▶ **YOUR GOAL**: Could you return every line of the records below that contains the word "plate"?

▶ **INPUT MATERIAL**:
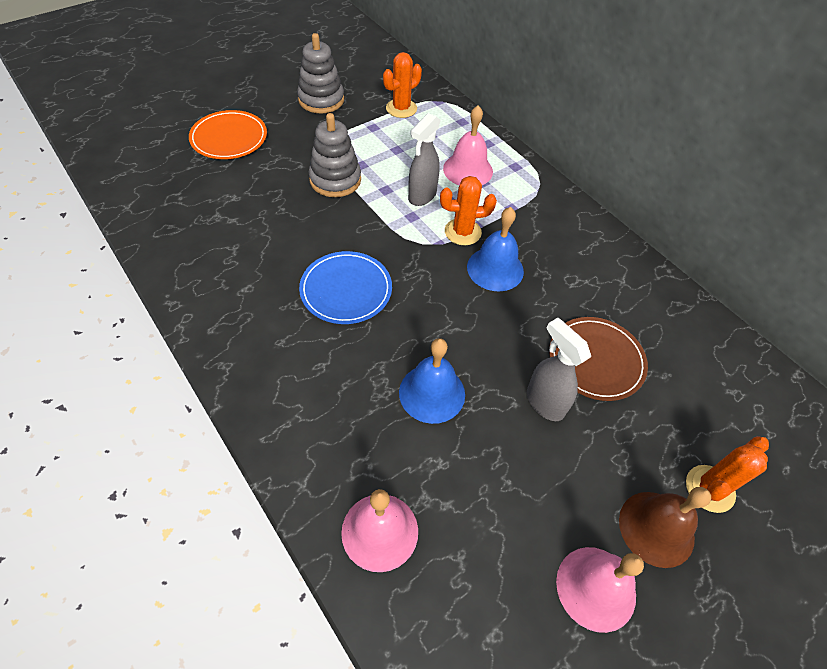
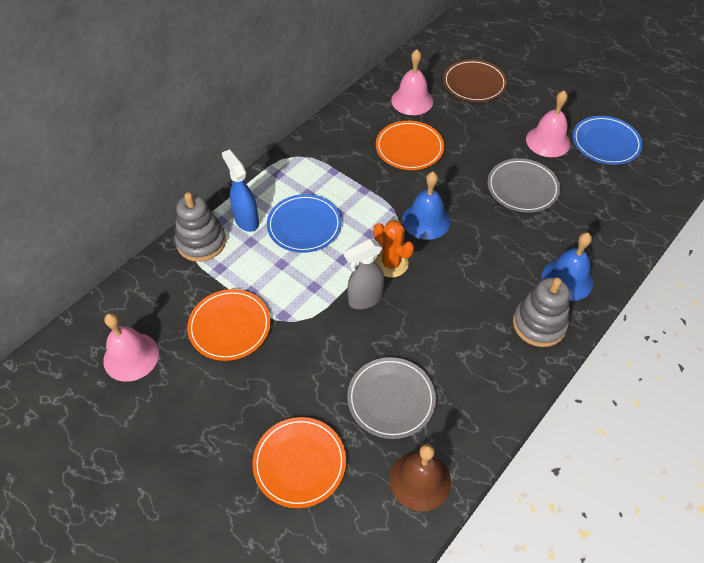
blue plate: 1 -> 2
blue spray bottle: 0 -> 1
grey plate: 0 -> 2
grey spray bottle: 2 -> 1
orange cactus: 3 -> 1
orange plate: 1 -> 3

==

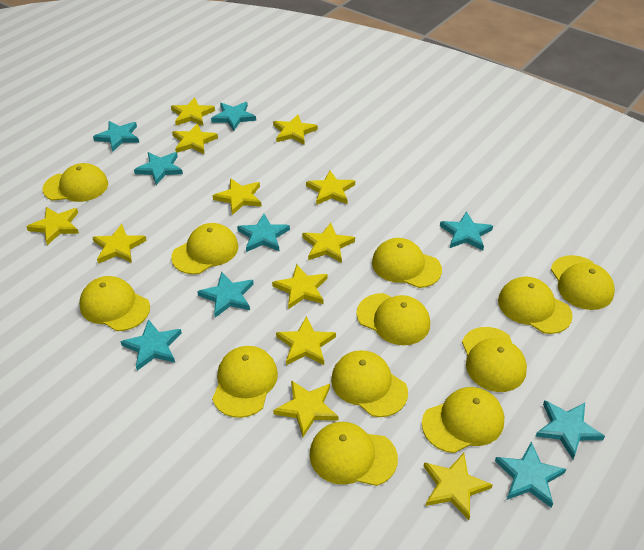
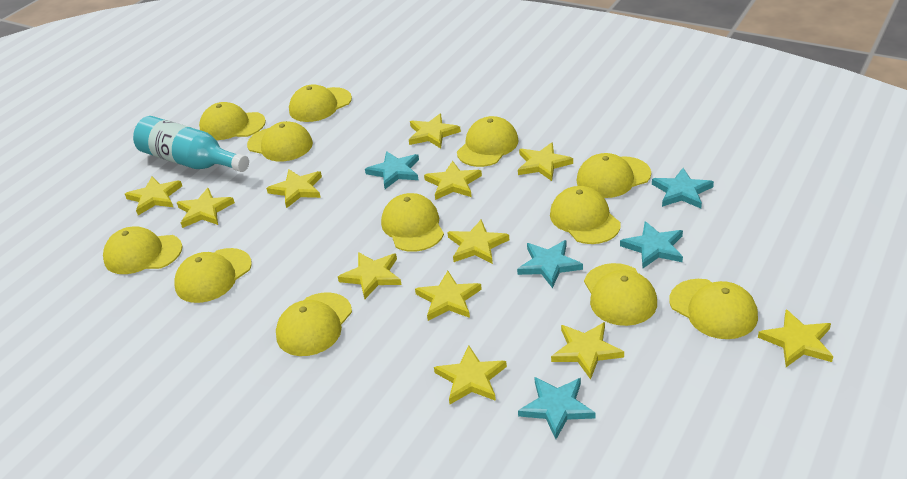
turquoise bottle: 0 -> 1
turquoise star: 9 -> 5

---

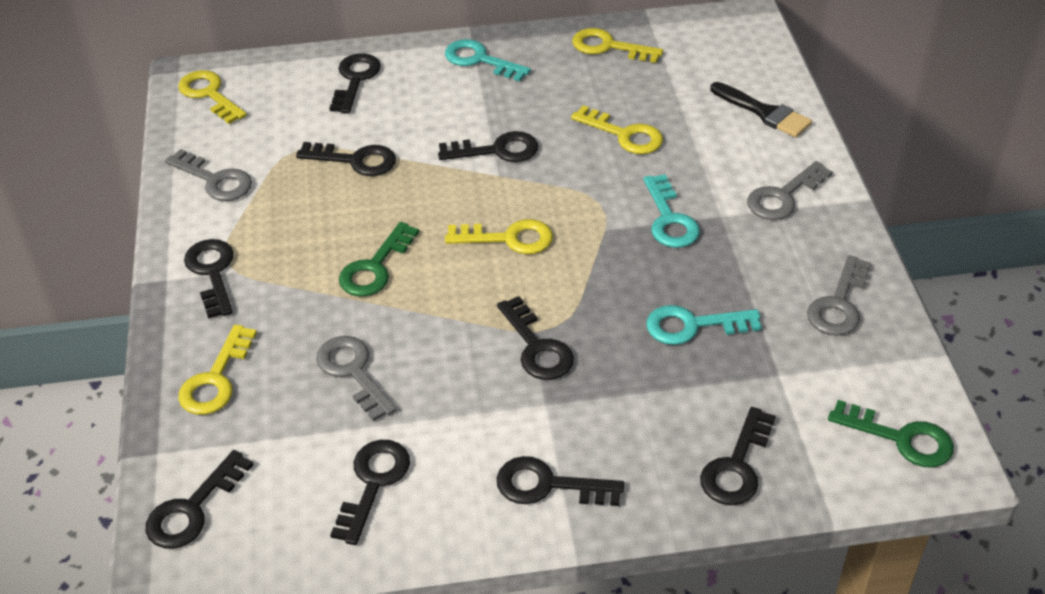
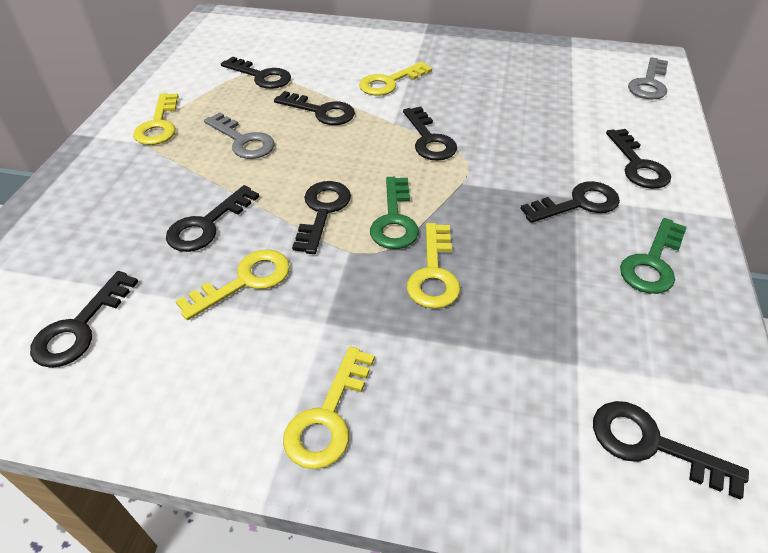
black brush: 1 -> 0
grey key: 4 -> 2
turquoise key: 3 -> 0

▶ **OUTPUT OF THE EXERCISE**:
blue plate: 1 -> 2
grey plate: 0 -> 2
orange plate: 1 -> 3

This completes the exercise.